_SUPPLIED MATERIAL:_

=== Section Start ===

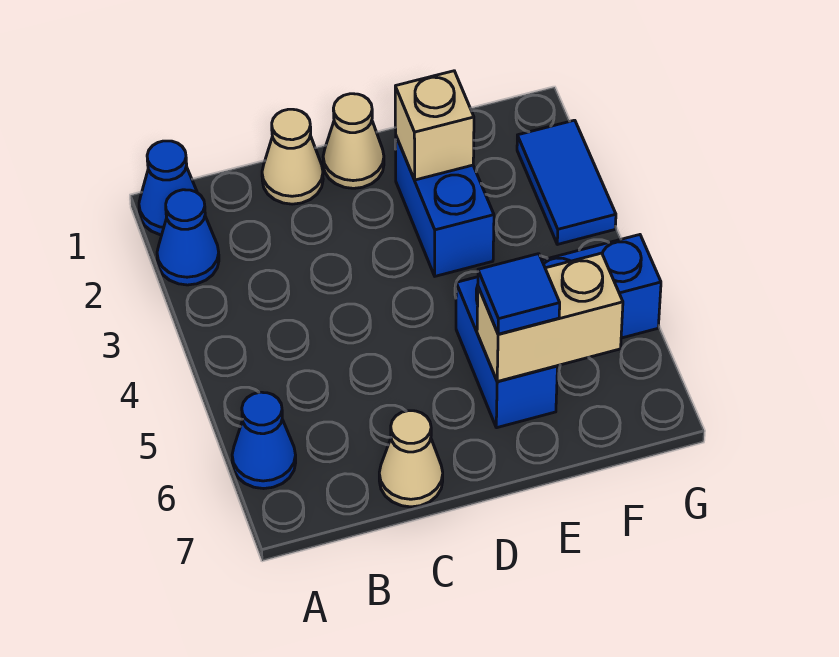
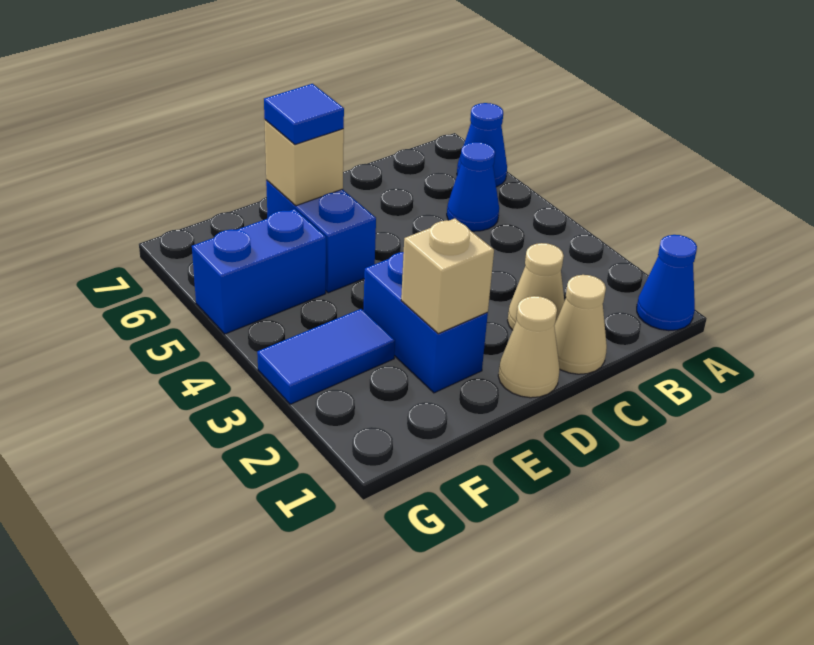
blue cone A2 level 1 -> blue cone B5 level 1
tan cone C7 level 1 -> tan cone C2 level 1
tan brick E6:F6 level 2 -> tan brick E6 level 2
blue tile G2:G3 level 1 -> blue tile F3:G3 level 1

=== Section End ===

_WHAT IS REQUIRED:_
Write out the material exactly as it stands, omitting every picture.

_OUTPUT BELOW:_
blue cone A2 level 1 -> blue cone B5 level 1
tan cone C7 level 1 -> tan cone C2 level 1
tan brick E6:F6 level 2 -> tan brick E6 level 2
blue tile G2:G3 level 1 -> blue tile F3:G3 level 1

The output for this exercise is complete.